WORK TO BE COMPLETED
Please transcribe the listing that follows exactly; images are to be excluded.

DATASET RECORDS
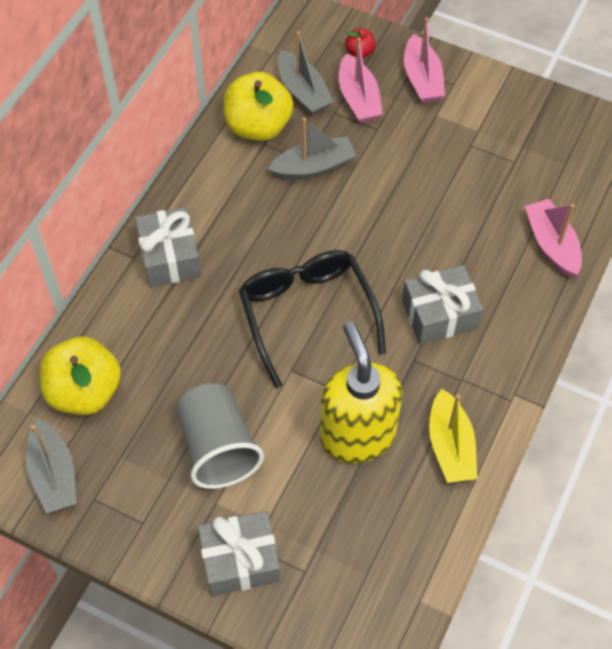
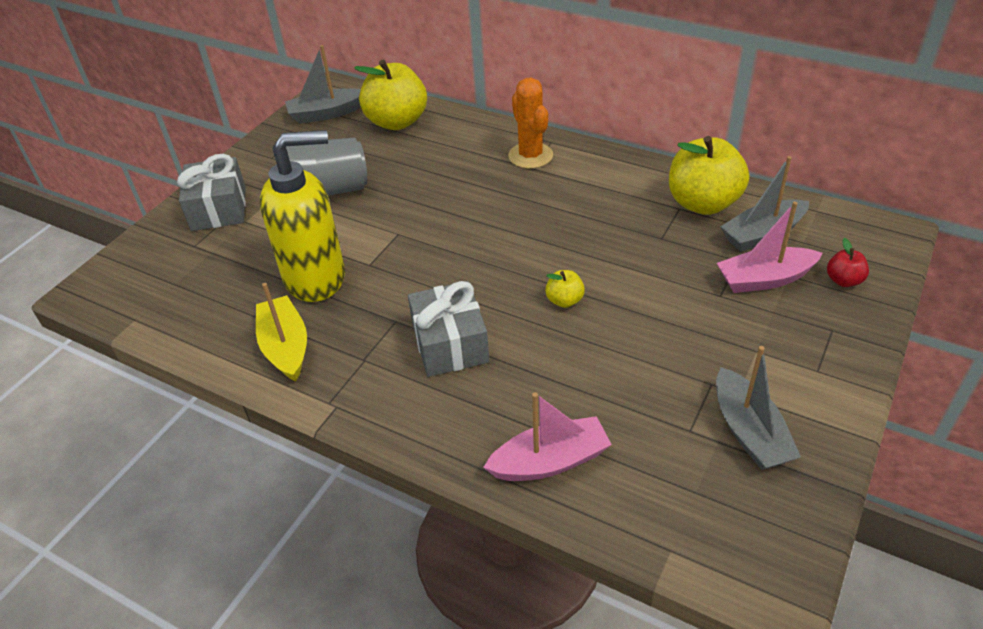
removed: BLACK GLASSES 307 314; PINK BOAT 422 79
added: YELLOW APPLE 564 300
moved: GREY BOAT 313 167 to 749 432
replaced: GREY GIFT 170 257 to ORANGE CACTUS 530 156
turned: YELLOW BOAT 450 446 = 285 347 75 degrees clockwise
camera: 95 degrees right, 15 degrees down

WRITTEN REPLY
removed: BLACK GLASSES 307 314; PINK BOAT 422 79
added: YELLOW APPLE 564 300
moved: GREY BOAT 313 167 to 749 432
replaced: GREY GIFT 170 257 to ORANGE CACTUS 530 156
turned: YELLOW BOAT 450 446 = 285 347 75 degrees clockwise
camera: 95 degrees right, 15 degrees down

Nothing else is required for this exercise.